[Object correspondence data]
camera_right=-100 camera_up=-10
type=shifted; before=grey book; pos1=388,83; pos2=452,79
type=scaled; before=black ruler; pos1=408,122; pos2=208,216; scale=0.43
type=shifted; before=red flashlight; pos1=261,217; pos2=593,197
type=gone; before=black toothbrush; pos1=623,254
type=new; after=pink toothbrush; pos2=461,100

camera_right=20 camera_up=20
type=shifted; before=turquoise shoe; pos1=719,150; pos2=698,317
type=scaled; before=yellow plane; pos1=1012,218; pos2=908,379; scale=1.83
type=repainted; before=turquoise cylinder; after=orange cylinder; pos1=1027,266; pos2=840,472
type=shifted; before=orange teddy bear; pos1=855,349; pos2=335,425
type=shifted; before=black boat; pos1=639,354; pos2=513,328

==

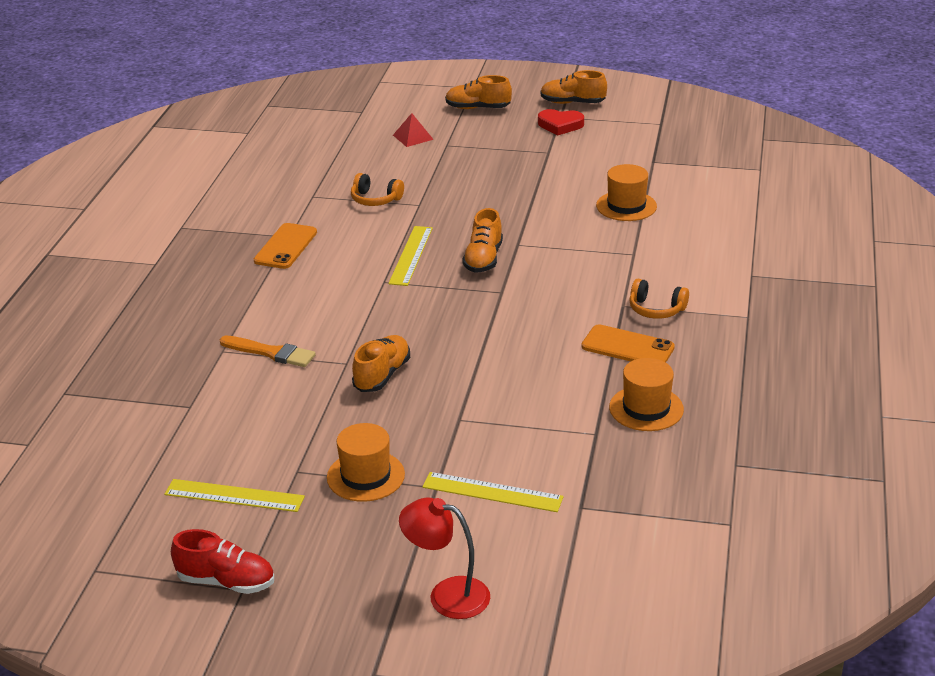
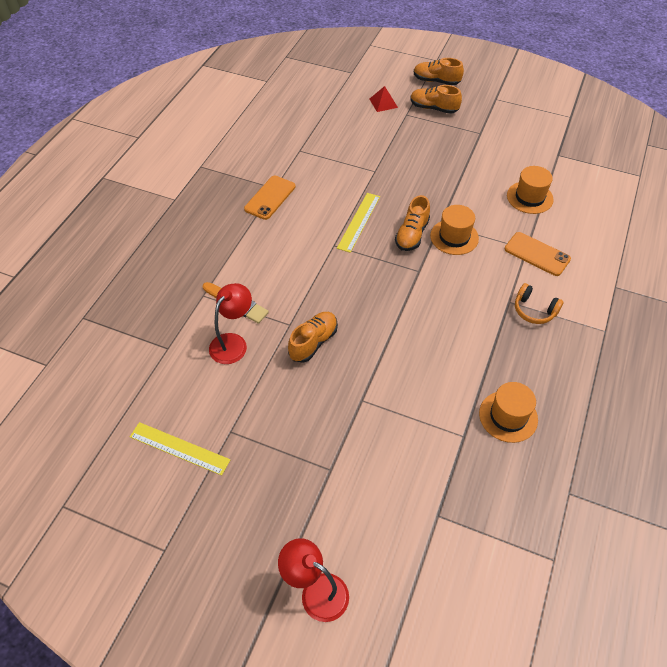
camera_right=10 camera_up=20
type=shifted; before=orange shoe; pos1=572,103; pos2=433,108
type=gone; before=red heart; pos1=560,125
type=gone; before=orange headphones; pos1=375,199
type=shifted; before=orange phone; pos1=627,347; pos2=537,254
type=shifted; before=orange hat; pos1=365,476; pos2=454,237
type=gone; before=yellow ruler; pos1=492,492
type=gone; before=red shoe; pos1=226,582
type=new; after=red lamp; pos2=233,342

* * *

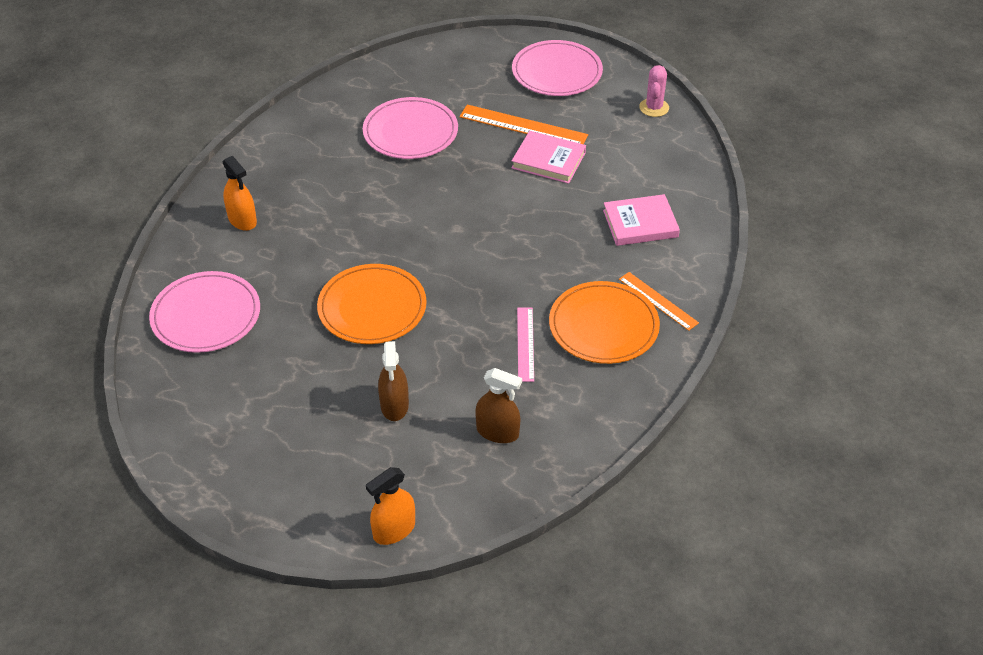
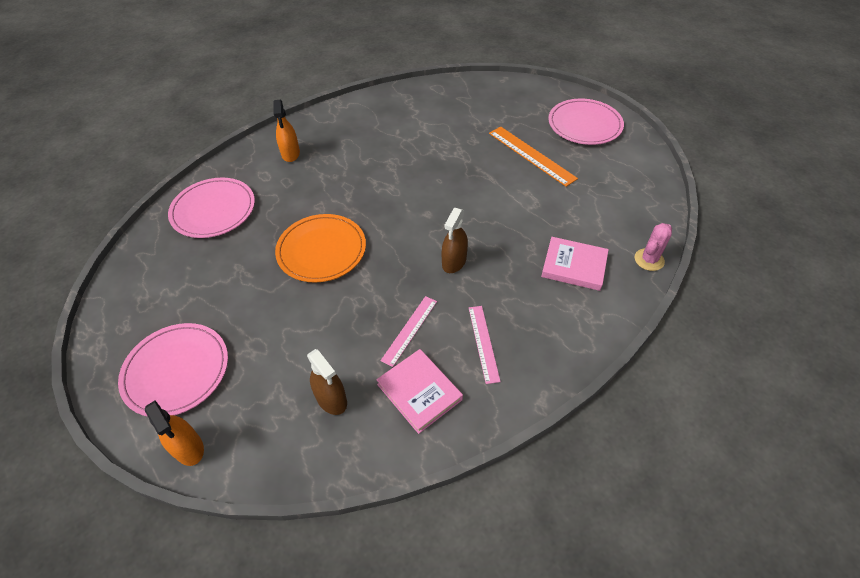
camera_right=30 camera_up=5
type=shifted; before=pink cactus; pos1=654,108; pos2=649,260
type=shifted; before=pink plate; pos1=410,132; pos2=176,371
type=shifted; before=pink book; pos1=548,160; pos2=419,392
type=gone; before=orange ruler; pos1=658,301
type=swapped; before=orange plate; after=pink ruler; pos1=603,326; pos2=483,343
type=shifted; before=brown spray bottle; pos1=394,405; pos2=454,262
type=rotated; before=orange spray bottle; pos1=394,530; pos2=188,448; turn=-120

● **REQUIRED WORK**: The answer is the run of lines above from the line containing "camera_right=-100 camera_up=-10" through the line containing "type=gone; before=black toothbrush;", copied exactly and alone.

● **EXERCISE RESULT**:
camera_right=-100 camera_up=-10
type=shifted; before=grey book; pos1=388,83; pos2=452,79
type=scaled; before=black ruler; pos1=408,122; pos2=208,216; scale=0.43
type=shifted; before=red flashlight; pos1=261,217; pos2=593,197
type=gone; before=black toothbrush; pos1=623,254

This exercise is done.